Although the entries hold pictures, only their words are printed back, exactly as given.

□ □ □ □

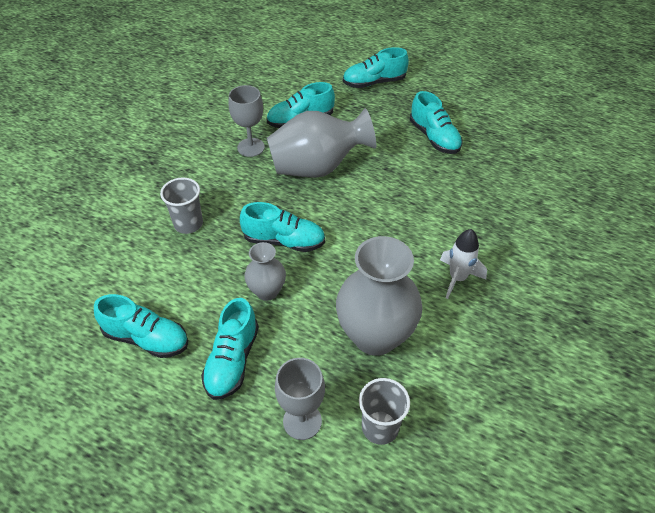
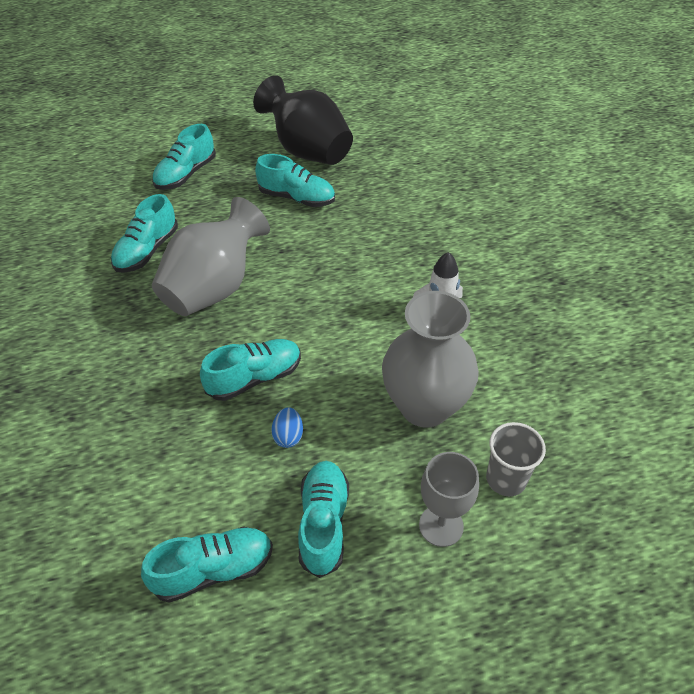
camera: 40 degrees left, 0 degrees up
grey cup [160,177,203,234] -> none
turquoise shoe [201,298,259,400] -> turquoise shoe turned 150 degrees counterclockwise [298,461,349,578]
grey goblet [229,85,265,157] -> none
grey vase [244,242,286,301] -> blue egg [271,407,303,448]
none -> black vase [253,75,353,165]

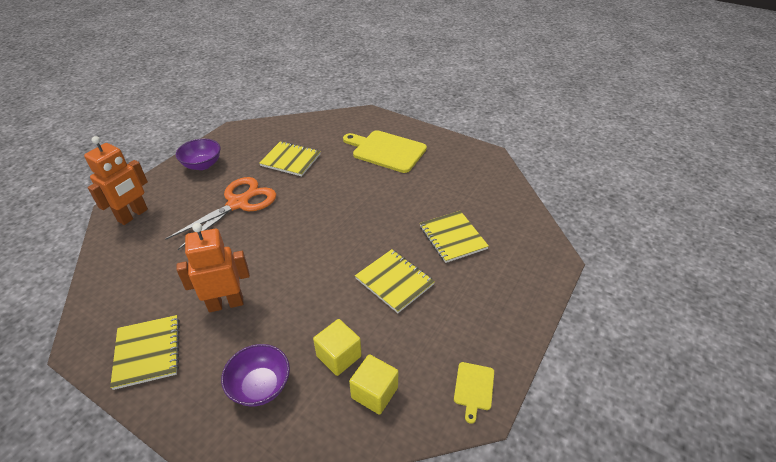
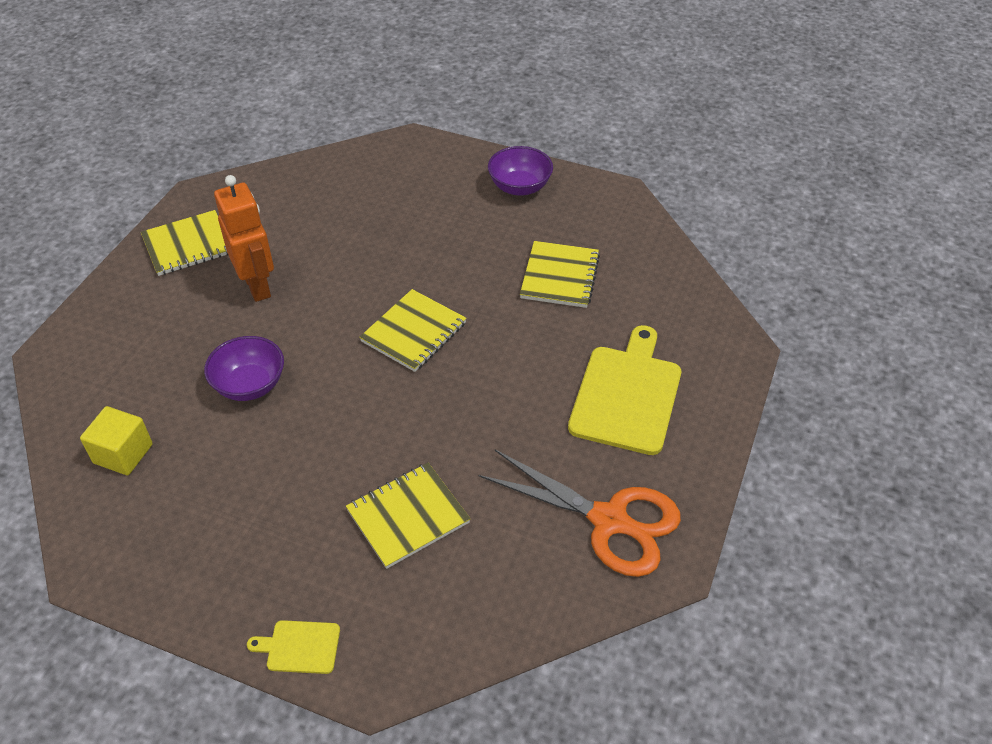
camera: 80 degrees right, 5 degrees up
orange robot [84,136,148,225] -> none
orange scissors [166,177,276,250] -> orange scissors moved to [478,450,681,577]
purple bowl [221,344,290,406] -> purple bowl moved to [204,336,284,401]
yellow cube [313,319,362,376] -> none
yellow notebook [355,249,435,313] -> yellow notebook moved to [359,289,467,372]
yellow cutting board [454,362,494,424] -> yellow cutting board moved to [247,620,340,674]

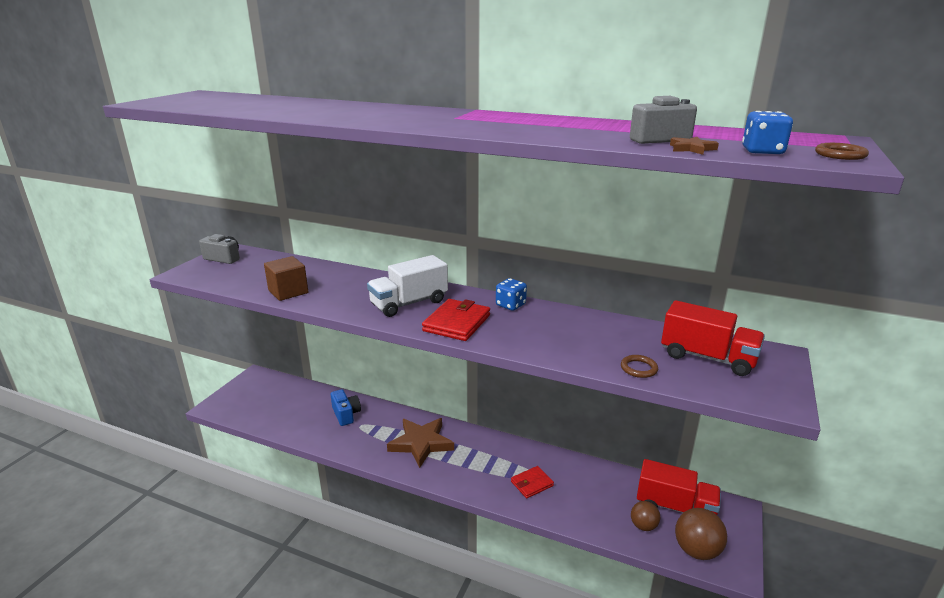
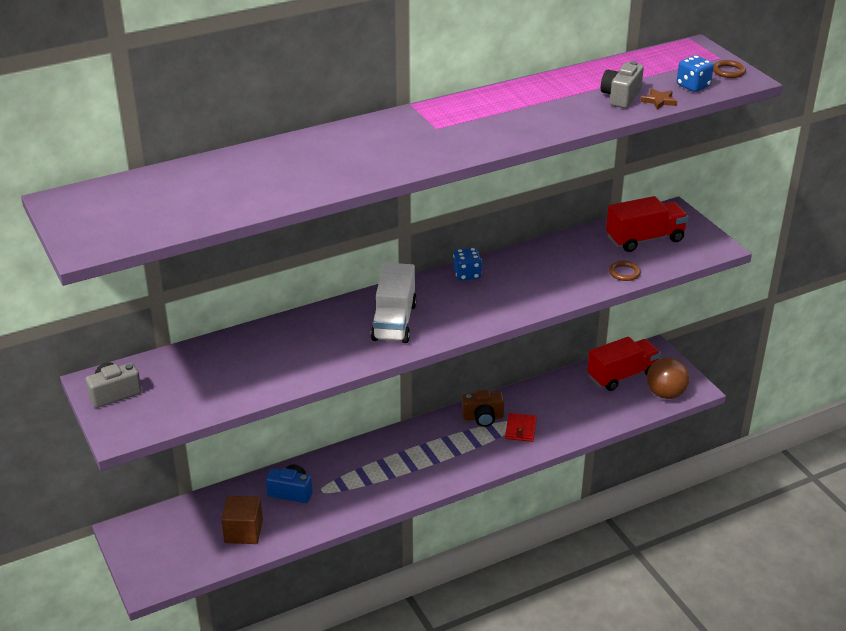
camera: 50 degrees left, 10 degrees up
brown cube [264,256,308,301] -> brown cube moved to [221,496,263,544]
brown star [387,418,454,468] -> none
red wallet [422,299,490,341] -> none
brown ball [631,501,660,531] -> none
none -> brown camera [462,390,504,427]

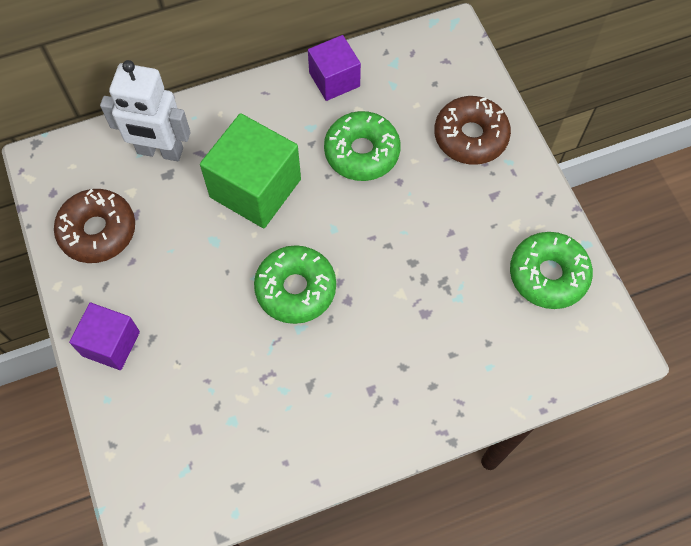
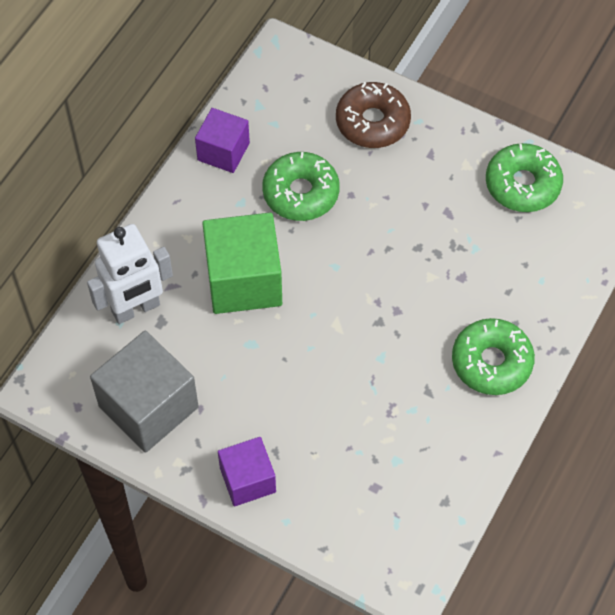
camera: 40 degrees left, 5 degrees down
brown donut [54,189,135,263] -> grey cube [90,331,199,453]
green donut [254,245,336,324] -> green donut moved to [452,318,535,395]

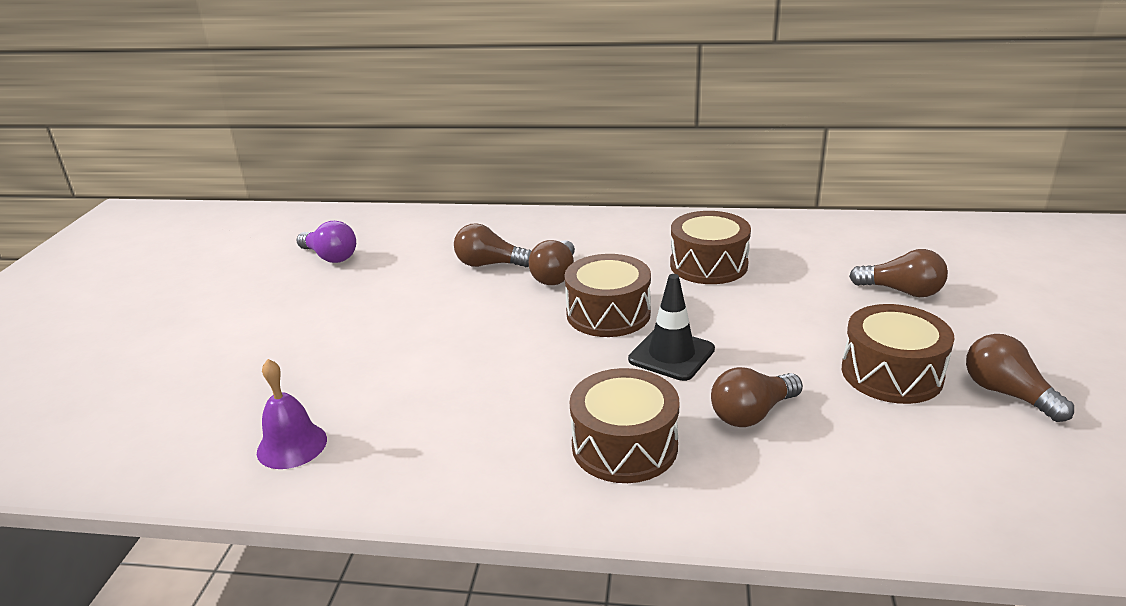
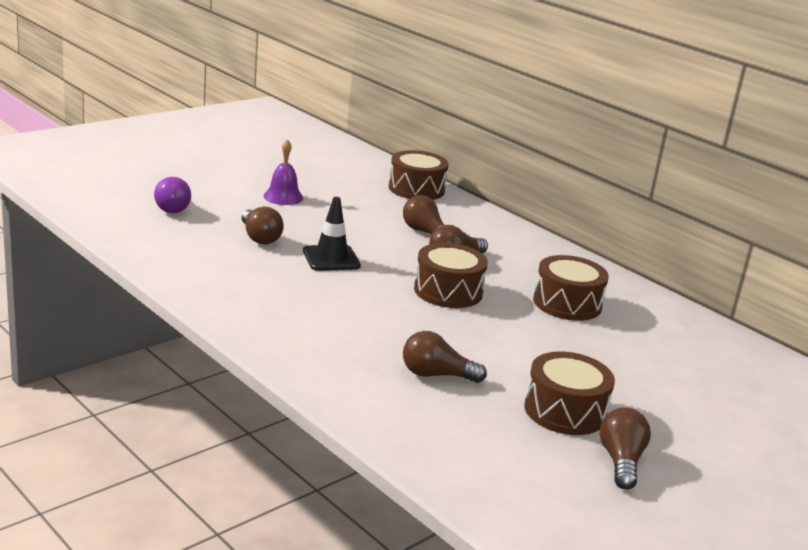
camera: 35 degrees right, 5 degrees down
purple bell [257,359,327,469] -> purple bell moved to [264,139,303,205]
purple light bulb [296,221,356,263] -> purple light bulb moved to [154,177,191,213]
brown drum [570,368,679,483] -> brown drum moved to [389,150,449,200]
black traffic cone [628,274,715,381] -> black traffic cone moved to [303,197,361,271]
brown light bulb [849,249,948,297] -> brown light bulb moved to [241,207,284,244]

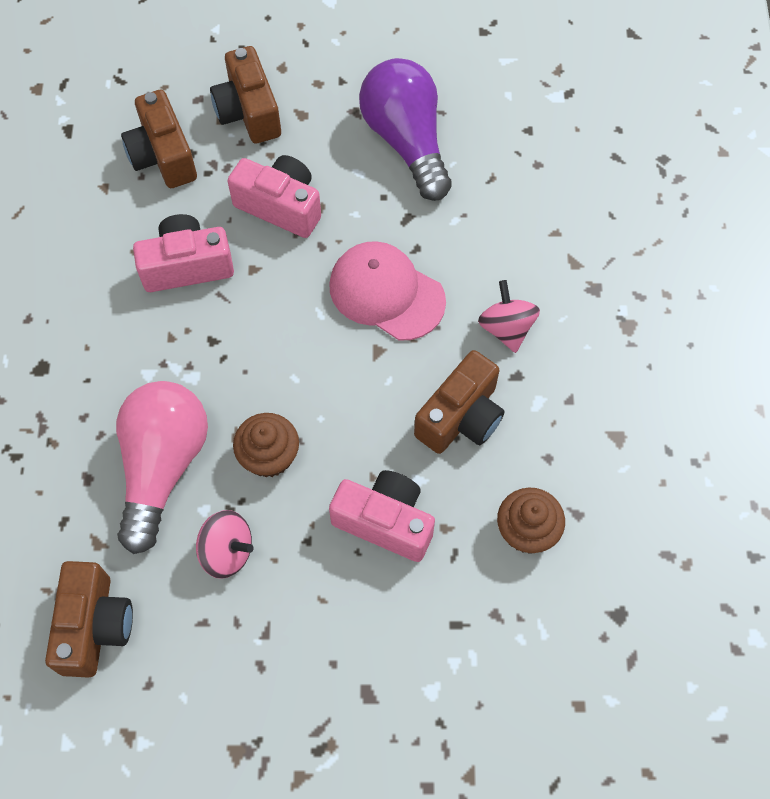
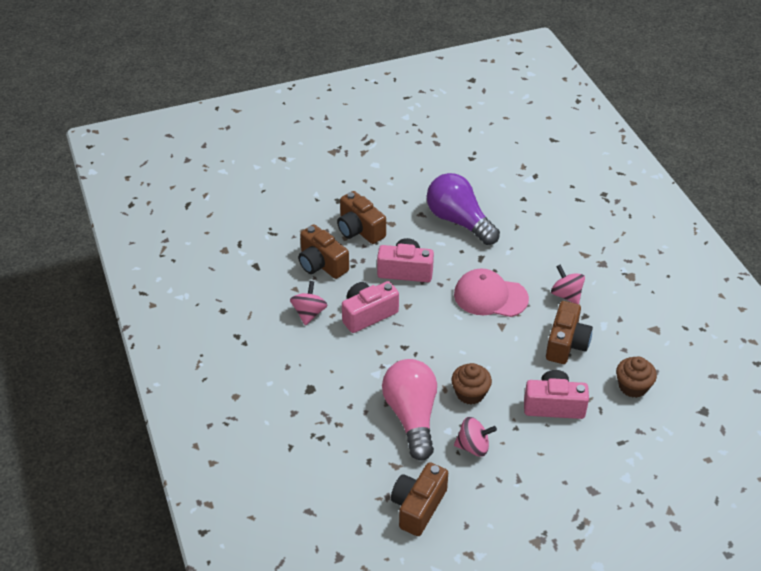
camera: 20 degrees left, 20 degrees down
brown camera [45,561,133,678] -> brown camera turned 135 degrees counterclockwise [391,462,448,536]
none -> pink spinning top [290,281,327,325]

□ □ □ □

**EXERCISE RESPONSE:**
camera: 40 degrees left, 0 degrees up
grey cup [160,177,203,234] -> none
turquoise shoe [201,298,259,400] -> turquoise shoe turned 150 degrees counterclockwise [298,461,349,578]
grey goblet [229,85,265,157] -> none
grey vase [244,242,286,301] -> blue egg [271,407,303,448]
none -> black vase [253,75,353,165]

camera: 80 degrees right, 5 degrees up
orange robot [84,136,148,225] -> none
orange scissors [166,177,276,250] -> orange scissors moved to [478,450,681,577]
purple bowl [221,344,290,406] -> purple bowl moved to [204,336,284,401]
yellow cube [313,319,362,376] -> none
yellow notebook [355,249,435,313] -> yellow notebook moved to [359,289,467,372]
yellow cutting board [454,362,494,424] -> yellow cutting board moved to [247,620,340,674]

camera: 50 degrees left, 10 degrees up
brown cube [264,256,308,301] -> brown cube moved to [221,496,263,544]
brown star [387,418,454,468] -> none
red wallet [422,299,490,341] -> none
brown ball [631,501,660,531] -> none
none -> brown camera [462,390,504,427]

camera: 40 degrees left, 5 degrees down
brown donut [54,189,135,263] -> grey cube [90,331,199,453]
green donut [254,245,336,324] -> green donut moved to [452,318,535,395]

camera: 35 degrees right, 5 degrees down
purple bell [257,359,327,469] -> purple bell moved to [264,139,303,205]
purple light bulb [296,221,356,263] -> purple light bulb moved to [154,177,191,213]
brown drum [570,368,679,483] -> brown drum moved to [389,150,449,200]
black traffic cone [628,274,715,381] -> black traffic cone moved to [303,197,361,271]
brown light bulb [849,249,948,297] -> brown light bulb moved to [241,207,284,244]

camera: 20 degrees left, 20 degrees down
brown camera [45,561,133,678] -> brown camera turned 135 degrees counterclockwise [391,462,448,536]
none -> pink spinning top [290,281,327,325]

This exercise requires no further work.